╔══
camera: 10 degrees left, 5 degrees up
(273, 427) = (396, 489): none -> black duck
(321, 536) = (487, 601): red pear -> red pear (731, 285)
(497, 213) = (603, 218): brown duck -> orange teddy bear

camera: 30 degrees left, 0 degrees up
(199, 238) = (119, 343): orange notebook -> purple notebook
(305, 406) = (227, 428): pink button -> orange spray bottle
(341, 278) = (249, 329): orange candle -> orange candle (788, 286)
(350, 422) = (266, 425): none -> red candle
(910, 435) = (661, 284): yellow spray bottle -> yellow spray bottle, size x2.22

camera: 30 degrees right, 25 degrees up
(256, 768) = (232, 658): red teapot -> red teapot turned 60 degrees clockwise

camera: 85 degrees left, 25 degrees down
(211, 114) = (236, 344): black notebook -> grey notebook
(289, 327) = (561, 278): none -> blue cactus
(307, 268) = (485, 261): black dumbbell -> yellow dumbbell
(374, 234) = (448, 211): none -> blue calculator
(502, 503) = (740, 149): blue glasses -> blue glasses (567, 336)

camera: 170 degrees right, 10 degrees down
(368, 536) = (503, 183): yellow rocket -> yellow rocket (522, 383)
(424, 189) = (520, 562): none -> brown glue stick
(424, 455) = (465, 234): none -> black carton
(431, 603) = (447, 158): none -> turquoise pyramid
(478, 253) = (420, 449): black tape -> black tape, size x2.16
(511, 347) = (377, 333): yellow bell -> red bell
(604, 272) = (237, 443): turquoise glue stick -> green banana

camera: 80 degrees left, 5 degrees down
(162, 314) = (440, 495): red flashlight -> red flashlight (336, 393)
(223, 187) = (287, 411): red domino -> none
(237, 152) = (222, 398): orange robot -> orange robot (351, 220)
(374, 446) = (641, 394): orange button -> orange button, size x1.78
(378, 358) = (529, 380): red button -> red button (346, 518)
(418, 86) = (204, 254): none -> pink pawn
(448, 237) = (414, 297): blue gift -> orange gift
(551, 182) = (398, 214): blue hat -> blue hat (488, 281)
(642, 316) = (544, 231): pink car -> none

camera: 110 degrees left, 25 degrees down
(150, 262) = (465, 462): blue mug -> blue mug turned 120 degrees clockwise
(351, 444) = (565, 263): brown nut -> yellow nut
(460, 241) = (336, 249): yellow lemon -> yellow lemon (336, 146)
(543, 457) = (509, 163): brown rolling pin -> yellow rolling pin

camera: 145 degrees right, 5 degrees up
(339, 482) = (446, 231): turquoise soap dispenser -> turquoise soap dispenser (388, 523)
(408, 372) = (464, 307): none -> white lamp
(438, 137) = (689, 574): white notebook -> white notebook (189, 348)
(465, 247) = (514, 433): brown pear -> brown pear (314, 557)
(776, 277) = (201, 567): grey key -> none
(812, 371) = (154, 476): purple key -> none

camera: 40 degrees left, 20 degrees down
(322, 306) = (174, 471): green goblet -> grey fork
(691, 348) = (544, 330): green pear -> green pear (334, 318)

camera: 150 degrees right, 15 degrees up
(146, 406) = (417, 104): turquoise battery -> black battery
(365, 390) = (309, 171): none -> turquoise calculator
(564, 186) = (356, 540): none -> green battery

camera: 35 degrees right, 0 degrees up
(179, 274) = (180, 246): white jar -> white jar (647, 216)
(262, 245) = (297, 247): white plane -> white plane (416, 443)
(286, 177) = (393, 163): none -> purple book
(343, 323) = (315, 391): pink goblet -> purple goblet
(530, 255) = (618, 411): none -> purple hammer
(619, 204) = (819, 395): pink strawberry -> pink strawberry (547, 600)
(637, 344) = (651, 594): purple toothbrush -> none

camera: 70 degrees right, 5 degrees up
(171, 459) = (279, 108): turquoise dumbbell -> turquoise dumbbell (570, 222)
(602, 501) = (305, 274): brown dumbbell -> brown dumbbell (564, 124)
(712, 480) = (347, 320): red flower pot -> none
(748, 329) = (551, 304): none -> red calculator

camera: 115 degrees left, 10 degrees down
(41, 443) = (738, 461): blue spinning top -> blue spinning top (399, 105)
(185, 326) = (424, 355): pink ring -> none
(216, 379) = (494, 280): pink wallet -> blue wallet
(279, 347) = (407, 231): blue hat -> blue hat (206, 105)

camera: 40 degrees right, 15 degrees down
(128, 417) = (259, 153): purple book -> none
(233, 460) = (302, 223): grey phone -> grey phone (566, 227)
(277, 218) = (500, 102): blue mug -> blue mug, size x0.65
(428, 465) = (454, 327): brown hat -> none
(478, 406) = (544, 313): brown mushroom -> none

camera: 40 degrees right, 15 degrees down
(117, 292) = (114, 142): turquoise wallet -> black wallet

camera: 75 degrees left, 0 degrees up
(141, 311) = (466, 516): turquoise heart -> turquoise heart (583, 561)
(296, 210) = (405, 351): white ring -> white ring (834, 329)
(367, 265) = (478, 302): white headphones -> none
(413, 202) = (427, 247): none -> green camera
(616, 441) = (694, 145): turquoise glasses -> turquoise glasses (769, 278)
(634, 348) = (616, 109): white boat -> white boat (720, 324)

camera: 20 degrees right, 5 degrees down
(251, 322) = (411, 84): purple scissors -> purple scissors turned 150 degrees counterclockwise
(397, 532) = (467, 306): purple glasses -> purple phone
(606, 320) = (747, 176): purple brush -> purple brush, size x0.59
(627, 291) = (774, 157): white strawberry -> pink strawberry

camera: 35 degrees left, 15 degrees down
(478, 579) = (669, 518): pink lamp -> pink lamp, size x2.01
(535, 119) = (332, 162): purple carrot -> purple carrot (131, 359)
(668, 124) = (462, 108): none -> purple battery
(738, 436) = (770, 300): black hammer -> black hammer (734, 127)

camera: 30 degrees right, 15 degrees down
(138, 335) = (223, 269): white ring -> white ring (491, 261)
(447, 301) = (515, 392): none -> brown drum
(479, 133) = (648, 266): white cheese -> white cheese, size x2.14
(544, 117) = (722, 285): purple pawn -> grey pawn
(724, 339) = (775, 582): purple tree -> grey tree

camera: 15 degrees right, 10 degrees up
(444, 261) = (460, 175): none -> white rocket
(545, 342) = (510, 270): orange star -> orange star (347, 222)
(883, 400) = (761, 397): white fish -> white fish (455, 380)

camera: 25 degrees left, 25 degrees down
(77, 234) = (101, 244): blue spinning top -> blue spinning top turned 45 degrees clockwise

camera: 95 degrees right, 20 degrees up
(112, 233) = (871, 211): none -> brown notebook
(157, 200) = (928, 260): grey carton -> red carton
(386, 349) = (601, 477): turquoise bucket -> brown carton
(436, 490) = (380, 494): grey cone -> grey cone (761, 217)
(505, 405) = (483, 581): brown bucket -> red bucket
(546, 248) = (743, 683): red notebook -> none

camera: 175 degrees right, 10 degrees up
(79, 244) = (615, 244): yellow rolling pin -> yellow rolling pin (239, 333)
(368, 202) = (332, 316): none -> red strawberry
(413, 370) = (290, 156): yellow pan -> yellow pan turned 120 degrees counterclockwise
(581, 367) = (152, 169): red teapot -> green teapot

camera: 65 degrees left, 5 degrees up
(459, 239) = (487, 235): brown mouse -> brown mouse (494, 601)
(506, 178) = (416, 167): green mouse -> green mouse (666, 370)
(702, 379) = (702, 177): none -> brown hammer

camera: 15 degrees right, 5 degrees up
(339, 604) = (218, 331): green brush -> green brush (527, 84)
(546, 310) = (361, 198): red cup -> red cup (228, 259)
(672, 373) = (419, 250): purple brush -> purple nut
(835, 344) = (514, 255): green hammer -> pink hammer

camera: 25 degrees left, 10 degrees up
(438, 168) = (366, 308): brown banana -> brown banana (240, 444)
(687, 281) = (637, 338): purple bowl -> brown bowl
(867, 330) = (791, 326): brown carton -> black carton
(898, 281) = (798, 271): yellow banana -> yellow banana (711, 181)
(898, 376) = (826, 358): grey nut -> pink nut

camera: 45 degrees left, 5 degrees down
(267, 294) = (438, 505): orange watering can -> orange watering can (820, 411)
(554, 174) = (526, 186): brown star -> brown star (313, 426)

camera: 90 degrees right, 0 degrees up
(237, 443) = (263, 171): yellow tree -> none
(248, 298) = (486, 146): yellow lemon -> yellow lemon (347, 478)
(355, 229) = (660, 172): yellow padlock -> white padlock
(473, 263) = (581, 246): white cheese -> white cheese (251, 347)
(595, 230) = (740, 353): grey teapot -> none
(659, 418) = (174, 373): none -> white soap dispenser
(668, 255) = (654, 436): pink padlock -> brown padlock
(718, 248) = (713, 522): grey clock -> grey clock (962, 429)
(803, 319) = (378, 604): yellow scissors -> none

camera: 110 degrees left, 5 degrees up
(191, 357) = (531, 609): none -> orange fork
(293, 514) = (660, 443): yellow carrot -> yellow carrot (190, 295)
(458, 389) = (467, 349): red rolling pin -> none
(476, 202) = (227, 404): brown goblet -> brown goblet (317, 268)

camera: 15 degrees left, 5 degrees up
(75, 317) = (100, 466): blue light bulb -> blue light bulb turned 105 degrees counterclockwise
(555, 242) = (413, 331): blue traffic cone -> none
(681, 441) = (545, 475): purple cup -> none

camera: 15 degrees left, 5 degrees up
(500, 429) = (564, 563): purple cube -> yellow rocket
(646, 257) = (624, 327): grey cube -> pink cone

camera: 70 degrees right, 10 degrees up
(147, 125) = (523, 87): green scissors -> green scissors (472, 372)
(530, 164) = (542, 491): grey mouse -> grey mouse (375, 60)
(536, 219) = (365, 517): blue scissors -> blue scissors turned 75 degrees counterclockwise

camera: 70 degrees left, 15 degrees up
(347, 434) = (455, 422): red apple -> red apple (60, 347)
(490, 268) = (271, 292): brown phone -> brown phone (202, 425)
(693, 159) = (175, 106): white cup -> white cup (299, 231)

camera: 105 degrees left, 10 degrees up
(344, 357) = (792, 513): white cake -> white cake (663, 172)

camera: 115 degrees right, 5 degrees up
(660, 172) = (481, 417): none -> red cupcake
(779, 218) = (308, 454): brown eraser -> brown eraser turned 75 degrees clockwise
╚══
• Work to complete: Within the listing above, extract exactly the lines from the line with "camera: 80 degrees left, 5 degrees down" to the line with "(418, 86) = (204, 254): none -> pink pawn", the two named lines included, and no others.

• Exercise output:
camera: 80 degrees left, 5 degrees down
(162, 314) = (440, 495): red flashlight -> red flashlight (336, 393)
(223, 187) = (287, 411): red domino -> none
(237, 152) = (222, 398): orange robot -> orange robot (351, 220)
(374, 446) = (641, 394): orange button -> orange button, size x1.78
(378, 358) = (529, 380): red button -> red button (346, 518)
(418, 86) = (204, 254): none -> pink pawn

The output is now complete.